[Coordinate-based object records]
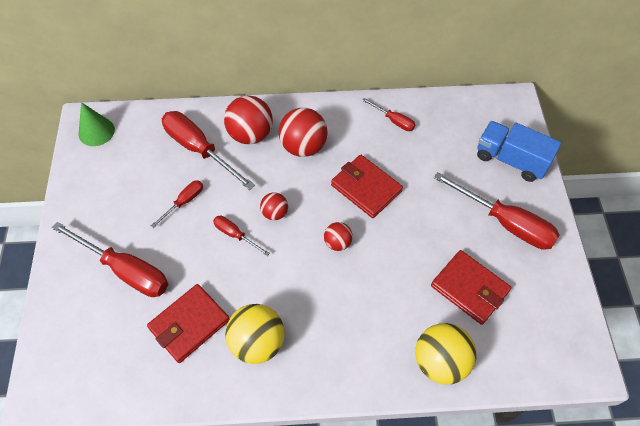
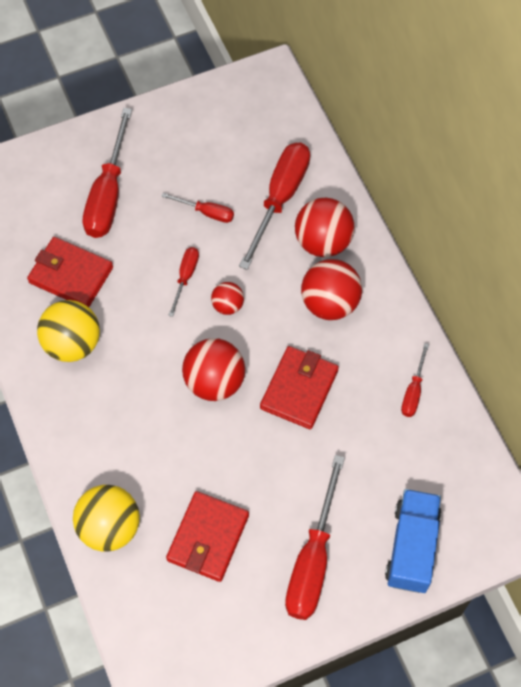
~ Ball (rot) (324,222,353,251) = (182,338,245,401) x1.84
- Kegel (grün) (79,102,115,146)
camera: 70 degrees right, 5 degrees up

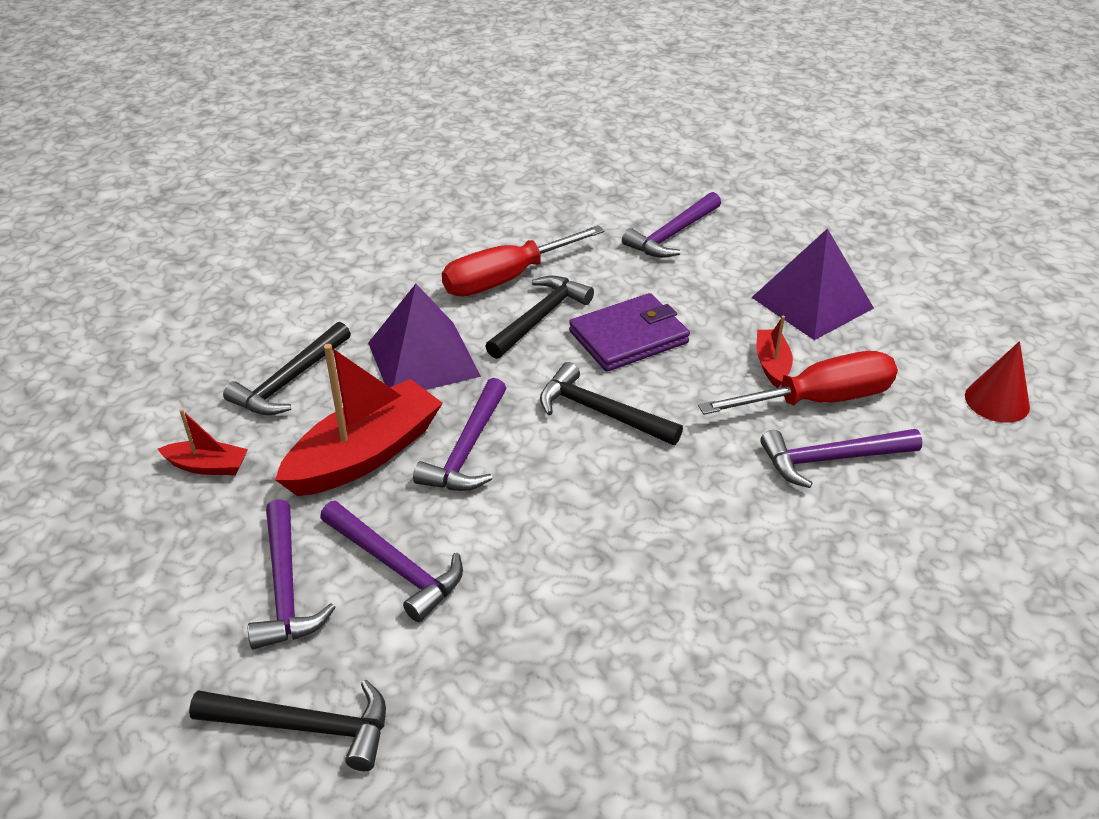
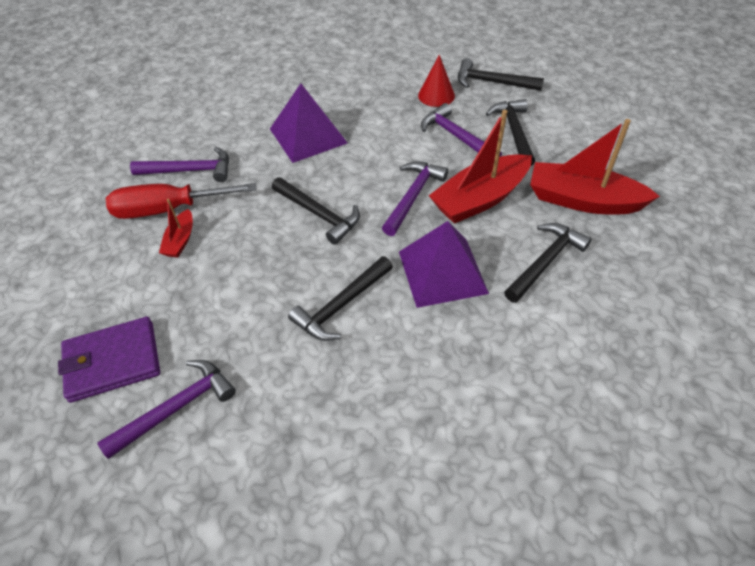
~ Geldbörse (lila) (569,293,690,372) to (58,317,160,403)
~ Pyramide (lila) (751,228,874,340) to (270,83,347,163)
~ Kegel (rot) (965,341,1030,423) to (418,55,455,107)
~ Hammer (lila) (248,499,336,649) to Hammer (schwarz) (486,99,535,166)
~ Boot (rot) (158,409,248,475) = (530,119,660,214) x2.05
- Schraubenzieher (rot) (442,225,605,297)
camera: 170 degrees left, 10 degrees up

* [Required work]
"camera" is the word to look for; copy every line of the data that has it.

* [Exercise solution]
camera: 70 degrees right, 5 degrees up
camera: 170 degrees left, 10 degrees up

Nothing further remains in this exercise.